* WHAT YOU NEED TO DO
Write out exactly the line containing "turquoise cap: 12 -> 9" along with each line that follows it in the records below, and no others.

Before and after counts
________________________

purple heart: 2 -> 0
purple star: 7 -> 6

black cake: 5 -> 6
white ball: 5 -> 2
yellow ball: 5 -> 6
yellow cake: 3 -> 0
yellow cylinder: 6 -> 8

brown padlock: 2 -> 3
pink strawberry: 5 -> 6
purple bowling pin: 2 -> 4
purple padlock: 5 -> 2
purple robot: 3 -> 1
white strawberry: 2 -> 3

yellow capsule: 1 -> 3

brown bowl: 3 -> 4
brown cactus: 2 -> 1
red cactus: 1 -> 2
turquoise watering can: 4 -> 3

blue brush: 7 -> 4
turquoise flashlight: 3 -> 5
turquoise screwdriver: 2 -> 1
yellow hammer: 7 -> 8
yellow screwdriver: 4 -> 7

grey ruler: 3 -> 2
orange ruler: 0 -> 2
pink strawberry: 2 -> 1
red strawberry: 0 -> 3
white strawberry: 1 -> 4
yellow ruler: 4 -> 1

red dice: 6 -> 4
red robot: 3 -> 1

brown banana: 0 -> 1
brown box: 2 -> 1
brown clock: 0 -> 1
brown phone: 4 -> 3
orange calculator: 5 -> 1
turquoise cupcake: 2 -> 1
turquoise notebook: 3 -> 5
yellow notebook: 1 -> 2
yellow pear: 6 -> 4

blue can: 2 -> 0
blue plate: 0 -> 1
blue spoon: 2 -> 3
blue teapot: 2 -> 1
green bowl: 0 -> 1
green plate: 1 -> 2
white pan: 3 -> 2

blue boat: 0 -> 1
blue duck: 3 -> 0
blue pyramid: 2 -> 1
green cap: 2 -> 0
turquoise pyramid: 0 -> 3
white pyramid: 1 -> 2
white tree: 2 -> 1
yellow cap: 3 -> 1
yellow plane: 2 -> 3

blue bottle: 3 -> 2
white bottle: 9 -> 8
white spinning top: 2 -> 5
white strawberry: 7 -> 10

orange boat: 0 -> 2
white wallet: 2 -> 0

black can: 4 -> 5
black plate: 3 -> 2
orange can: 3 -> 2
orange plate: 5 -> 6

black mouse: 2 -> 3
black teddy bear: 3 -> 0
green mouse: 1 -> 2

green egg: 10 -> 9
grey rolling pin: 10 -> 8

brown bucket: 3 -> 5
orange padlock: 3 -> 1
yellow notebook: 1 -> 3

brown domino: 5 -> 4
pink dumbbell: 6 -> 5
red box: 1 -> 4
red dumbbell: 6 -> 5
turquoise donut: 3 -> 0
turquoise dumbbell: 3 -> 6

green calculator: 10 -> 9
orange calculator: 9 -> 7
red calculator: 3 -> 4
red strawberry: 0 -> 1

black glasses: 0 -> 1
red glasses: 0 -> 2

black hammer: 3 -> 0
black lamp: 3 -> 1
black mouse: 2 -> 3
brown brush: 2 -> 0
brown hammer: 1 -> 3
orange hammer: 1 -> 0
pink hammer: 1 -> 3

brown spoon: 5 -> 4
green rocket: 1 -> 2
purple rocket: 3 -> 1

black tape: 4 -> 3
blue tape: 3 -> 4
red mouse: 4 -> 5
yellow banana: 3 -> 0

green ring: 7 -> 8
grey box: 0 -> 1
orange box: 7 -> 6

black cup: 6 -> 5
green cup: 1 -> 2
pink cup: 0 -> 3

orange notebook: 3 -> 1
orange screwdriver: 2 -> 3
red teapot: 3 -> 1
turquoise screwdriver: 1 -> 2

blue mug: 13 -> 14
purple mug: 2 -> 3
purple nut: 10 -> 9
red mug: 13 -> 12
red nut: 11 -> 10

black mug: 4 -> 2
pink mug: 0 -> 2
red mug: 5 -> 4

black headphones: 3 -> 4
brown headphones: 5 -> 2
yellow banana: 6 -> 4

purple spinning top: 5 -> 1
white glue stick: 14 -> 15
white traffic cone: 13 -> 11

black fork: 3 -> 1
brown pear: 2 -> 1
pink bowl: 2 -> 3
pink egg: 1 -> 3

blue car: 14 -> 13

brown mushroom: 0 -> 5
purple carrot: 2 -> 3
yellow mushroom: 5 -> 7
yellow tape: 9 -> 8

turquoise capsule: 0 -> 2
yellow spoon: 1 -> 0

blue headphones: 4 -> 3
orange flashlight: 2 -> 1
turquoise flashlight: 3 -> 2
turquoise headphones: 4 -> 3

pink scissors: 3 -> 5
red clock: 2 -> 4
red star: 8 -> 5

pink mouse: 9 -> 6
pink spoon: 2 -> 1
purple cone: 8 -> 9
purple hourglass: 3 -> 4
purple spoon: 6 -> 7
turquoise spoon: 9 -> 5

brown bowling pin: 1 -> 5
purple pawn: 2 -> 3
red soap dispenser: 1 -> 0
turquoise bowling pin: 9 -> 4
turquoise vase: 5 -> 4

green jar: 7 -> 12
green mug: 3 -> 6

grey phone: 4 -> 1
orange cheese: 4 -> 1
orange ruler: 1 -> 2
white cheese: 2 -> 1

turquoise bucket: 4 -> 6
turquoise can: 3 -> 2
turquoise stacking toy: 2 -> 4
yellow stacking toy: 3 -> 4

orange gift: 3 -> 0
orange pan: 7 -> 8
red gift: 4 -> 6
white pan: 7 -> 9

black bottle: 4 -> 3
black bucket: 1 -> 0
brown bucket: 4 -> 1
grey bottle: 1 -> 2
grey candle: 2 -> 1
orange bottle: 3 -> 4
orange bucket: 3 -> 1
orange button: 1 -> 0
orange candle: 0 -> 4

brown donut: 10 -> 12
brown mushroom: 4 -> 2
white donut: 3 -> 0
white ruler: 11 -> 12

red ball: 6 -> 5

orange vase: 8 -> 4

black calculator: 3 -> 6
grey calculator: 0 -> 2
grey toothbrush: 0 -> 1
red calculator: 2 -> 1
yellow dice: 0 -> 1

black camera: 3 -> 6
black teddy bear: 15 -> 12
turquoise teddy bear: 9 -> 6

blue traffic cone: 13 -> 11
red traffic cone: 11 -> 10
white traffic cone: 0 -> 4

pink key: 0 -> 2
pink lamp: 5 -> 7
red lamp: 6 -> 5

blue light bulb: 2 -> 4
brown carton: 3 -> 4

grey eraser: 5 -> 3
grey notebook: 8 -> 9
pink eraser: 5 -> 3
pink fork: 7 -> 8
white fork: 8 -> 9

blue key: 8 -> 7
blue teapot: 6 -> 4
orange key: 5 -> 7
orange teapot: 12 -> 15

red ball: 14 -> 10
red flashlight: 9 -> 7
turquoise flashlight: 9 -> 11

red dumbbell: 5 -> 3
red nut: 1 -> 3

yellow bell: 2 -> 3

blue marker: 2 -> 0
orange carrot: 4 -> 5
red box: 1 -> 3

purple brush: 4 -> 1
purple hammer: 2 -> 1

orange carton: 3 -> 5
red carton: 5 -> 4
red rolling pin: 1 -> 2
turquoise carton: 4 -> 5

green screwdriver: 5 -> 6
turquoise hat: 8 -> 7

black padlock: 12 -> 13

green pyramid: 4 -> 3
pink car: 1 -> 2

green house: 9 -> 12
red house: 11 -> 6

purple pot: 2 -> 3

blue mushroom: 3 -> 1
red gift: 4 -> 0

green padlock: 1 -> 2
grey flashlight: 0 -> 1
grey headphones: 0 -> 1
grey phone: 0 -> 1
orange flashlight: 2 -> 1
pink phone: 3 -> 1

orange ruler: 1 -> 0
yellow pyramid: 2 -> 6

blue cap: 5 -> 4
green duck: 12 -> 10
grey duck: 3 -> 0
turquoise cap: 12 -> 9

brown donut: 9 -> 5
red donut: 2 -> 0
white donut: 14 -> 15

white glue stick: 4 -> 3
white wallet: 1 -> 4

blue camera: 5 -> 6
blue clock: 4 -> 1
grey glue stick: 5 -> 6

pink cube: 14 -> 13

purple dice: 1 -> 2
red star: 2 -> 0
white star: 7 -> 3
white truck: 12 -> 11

________________________

* YOUR RESPONSE
turquoise cap: 12 -> 9

brown donut: 9 -> 5
red donut: 2 -> 0
white donut: 14 -> 15

white glue stick: 4 -> 3
white wallet: 1 -> 4

blue camera: 5 -> 6
blue clock: 4 -> 1
grey glue stick: 5 -> 6

pink cube: 14 -> 13

purple dice: 1 -> 2
red star: 2 -> 0
white star: 7 -> 3
white truck: 12 -> 11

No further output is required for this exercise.